▶ WHAT THE TASK ASKS:
All pictures are to be omitted while the lines starting at the line with "turquoise spoon: [273,159,343,176]" and ending at the line with "pink cup: [161,291,217,358]" in the material below are retyped exactly, both ends included.
===== DATA TO USE =====
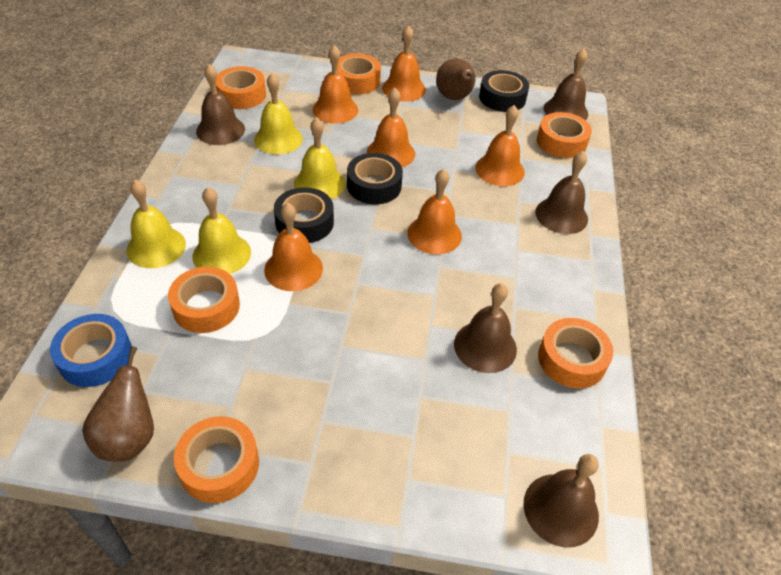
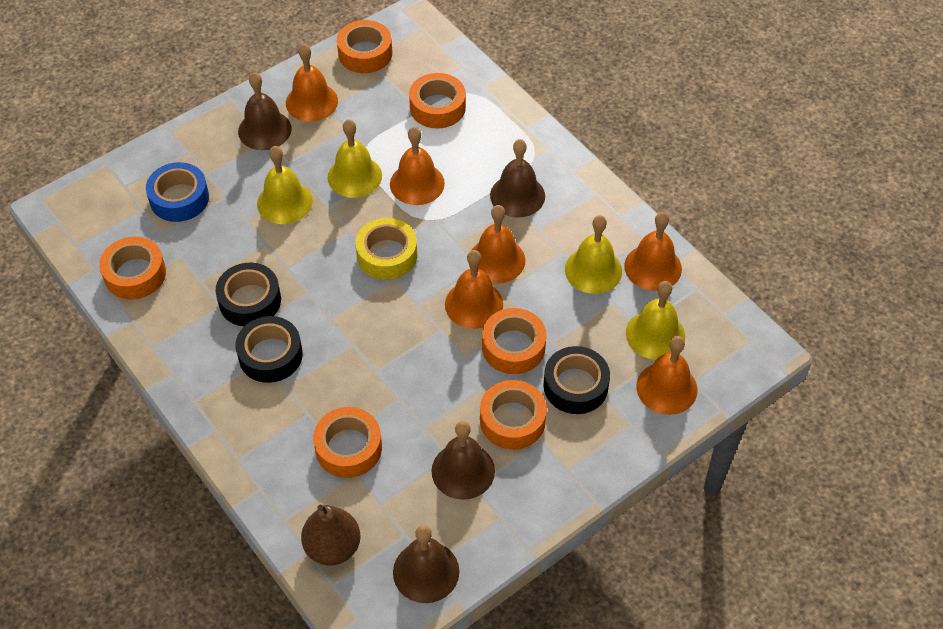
brown bell: [196,64,245,145] [454,283,517,373] [523,454,599,547] [535,151,588,234] [544,49,588,120] = 5 -> [238,72,292,150] [393,525,459,603] [431,421,495,500] [490,139,545,217] = 4
brown pear: [82,346,154,462] [436,58,476,100] = 2 -> [301,504,361,566] = 1
yellow tape: none = 0 -> [355,218,417,280] = 1

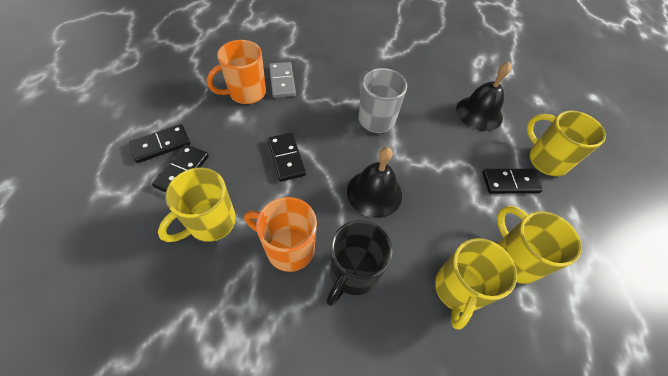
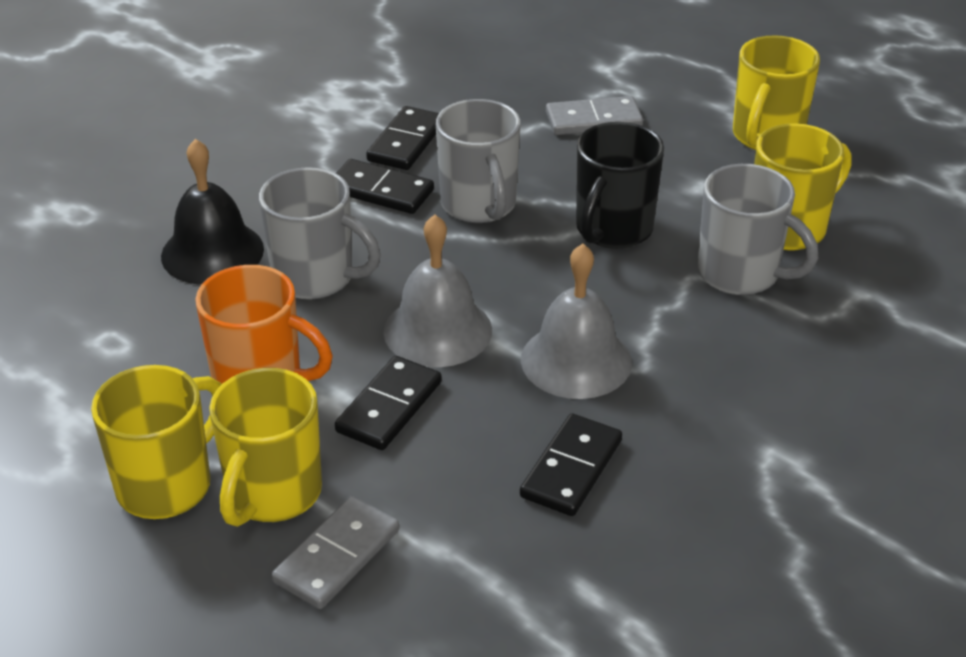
black bell: [347,147,402,218] [456,62,511,131] = 2 -> [161,139,264,285] = 1
grey bell: none = 0 -> [383,215,492,367] [521,244,632,399] = 2
grey domino: [269,62,296,98] = 1 -> [272,496,399,609] [546,96,643,135] = 2
grey mug: [358,68,407,133] = 1 -> [259,167,381,300] [436,99,520,223] [698,164,818,295] = 3
orange mug: [207,40,266,104] [244,197,317,272] = 2 -> [195,265,333,384] = 1

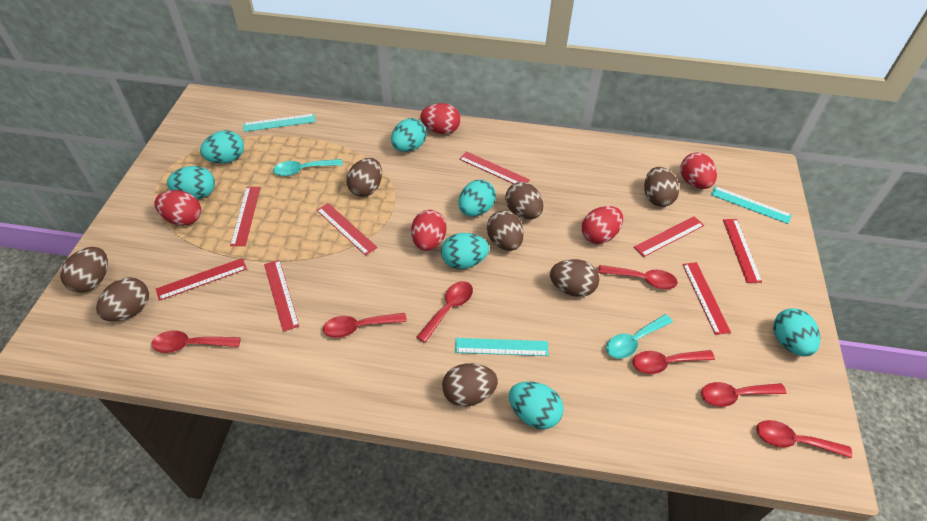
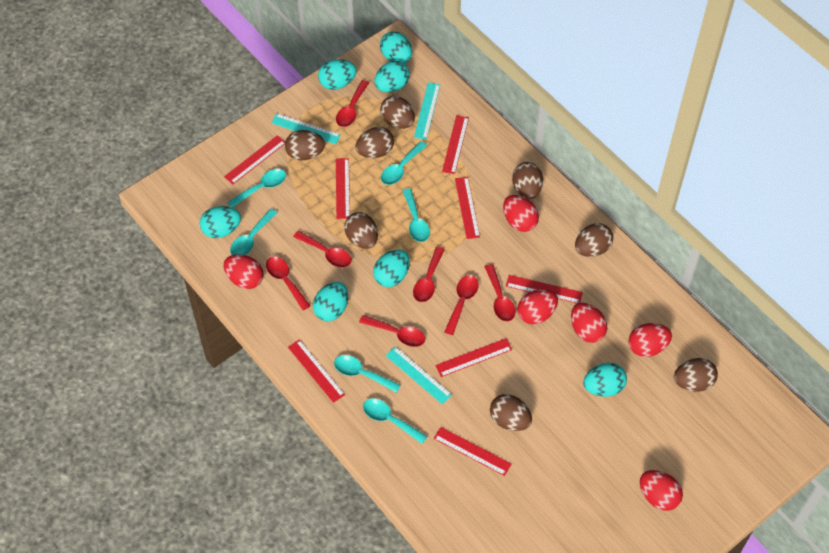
red egg: [154,190,201,226] [411,210,447,251] [420,103,461,134] [582,206,623,244] [680,152,717,189] = 5 -> [224,254,263,289] [503,195,539,232] [517,289,558,324] [571,303,607,343] [628,323,672,357] [640,470,683,511] = 6
turquoise spoon: [273,159,343,176] [606,314,673,359] = 2 -> [227,169,286,208] [230,209,277,255] [334,355,401,393] [363,398,427,444] [381,141,427,185] [403,188,430,242] = 6

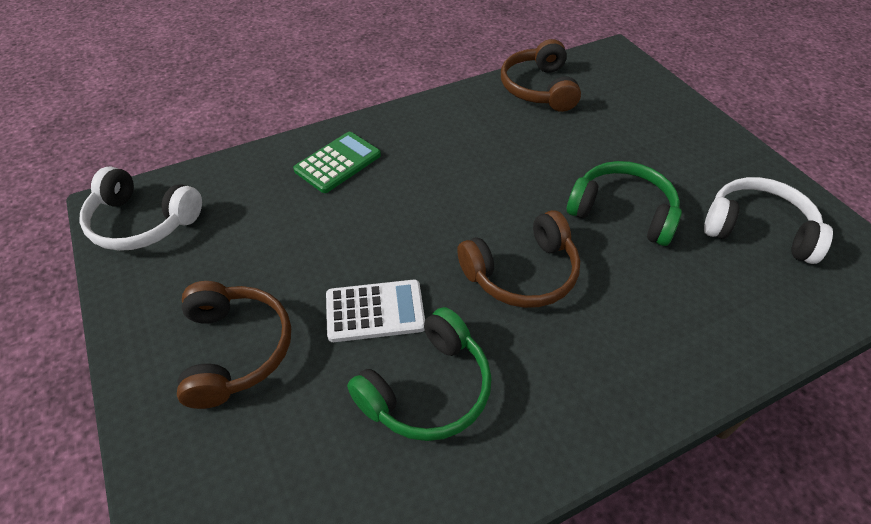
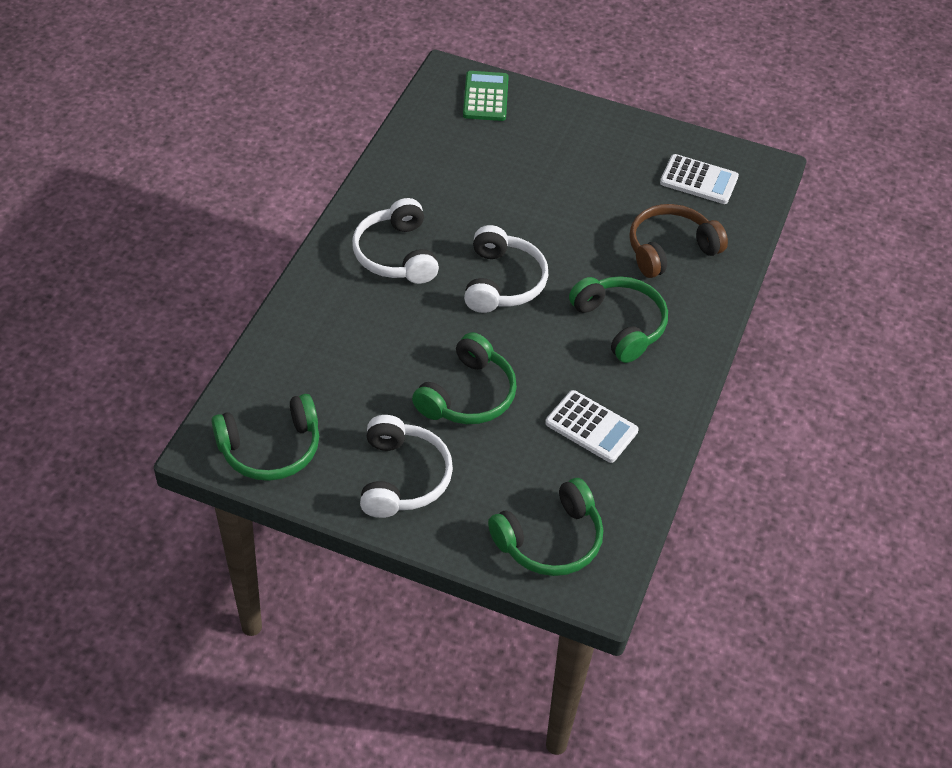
brown headphones: [177,281,291,409] [457,210,580,308] [501,39,581,112] = 3 -> [629,204,728,278] = 1
green headphones: [347,307,492,441] [567,161,682,246] = 2 -> [211,394,319,481] [412,332,517,424] [488,478,603,576] [569,276,668,363] = 4
white calculator: [326,279,425,342] = 1 -> [545,390,639,463] [660,154,739,204] = 2
white headphones: [79,166,202,251] [704,177,833,264] = 2 -> [352,198,439,284] [360,415,453,518] [464,225,549,313] = 3

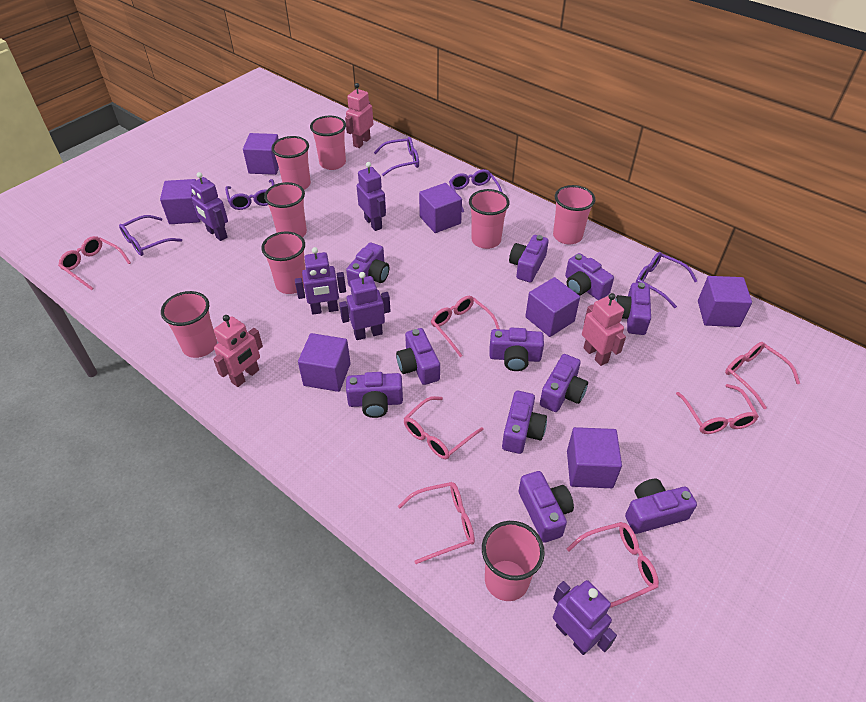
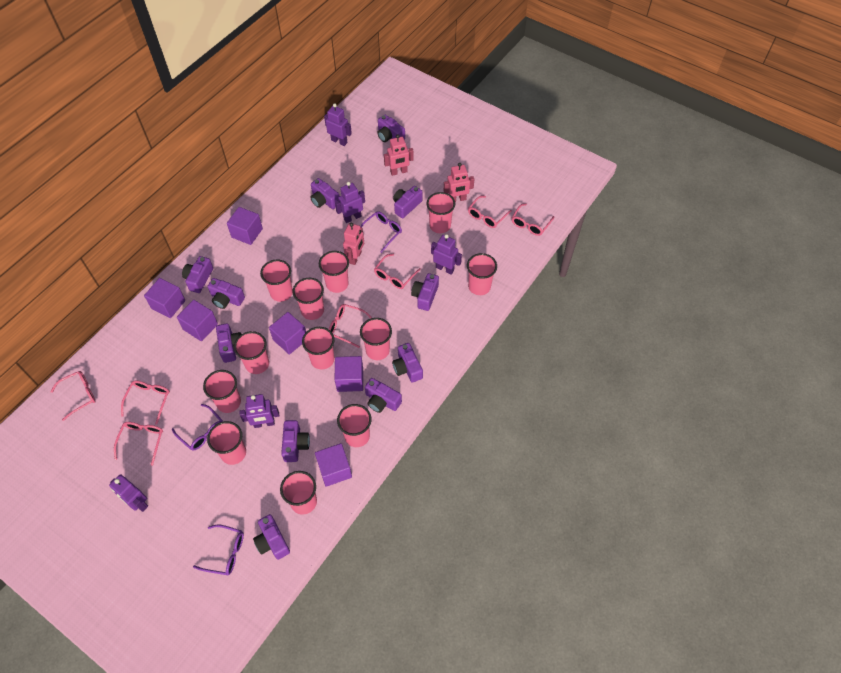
pink cup: [161,291,217,358] [261,231,306,294] [264,182,307,237] [272,136,311,190] [310,116,346,170] [469,189,510,249] [482,521,545,601] [553,185,595,244] = 8 -> [203,370,241,413] [207,421,246,465] [234,331,269,374] [260,260,293,302] [280,471,317,515] [292,278,324,320] [302,327,335,369] [319,251,349,293] [337,404,372,447] [360,318,392,360] [426,192,455,233] [467,253,497,295] = 12
purple cube: [160,179,201,224] [243,133,279,175] [298,333,351,392] [419,183,462,233] [525,277,580,337] [567,427,622,488] [698,276,752,327] = 7 -> [144,278,185,318] [177,300,218,341] [227,207,263,245] [269,312,306,355] [315,443,352,487] [335,356,363,392] = 6
purple glasses: [119,215,182,256] [225,179,274,210] [374,137,419,176] [449,169,502,213] [636,252,697,308] = 5 -> [172,404,223,451] [193,525,244,575] [360,211,402,253] = 3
=====
▶ ANSWER TO THE PROBLEM:
turquoise spoon: [273,159,343,176] [606,314,673,359] = 2 -> [227,169,286,208] [230,209,277,255] [334,355,401,393] [363,398,427,444] [381,141,427,185] [403,188,430,242] = 6

brown headphones: [177,281,291,409] [457,210,580,308] [501,39,581,112] = 3 -> [629,204,728,278] = 1
green headphones: [347,307,492,441] [567,161,682,246] = 2 -> [211,394,319,481] [412,332,517,424] [488,478,603,576] [569,276,668,363] = 4
white calculator: [326,279,425,342] = 1 -> [545,390,639,463] [660,154,739,204] = 2
white headphones: [79,166,202,251] [704,177,833,264] = 2 -> [352,198,439,284] [360,415,453,518] [464,225,549,313] = 3

pink cup: [161,291,217,358] [261,231,306,294] [264,182,307,237] [272,136,311,190] [310,116,346,170] [469,189,510,249] [482,521,545,601] [553,185,595,244] = 8 -> [203,370,241,413] [207,421,246,465] [234,331,269,374] [260,260,293,302] [280,471,317,515] [292,278,324,320] [302,327,335,369] [319,251,349,293] [337,404,372,447] [360,318,392,360] [426,192,455,233] [467,253,497,295] = 12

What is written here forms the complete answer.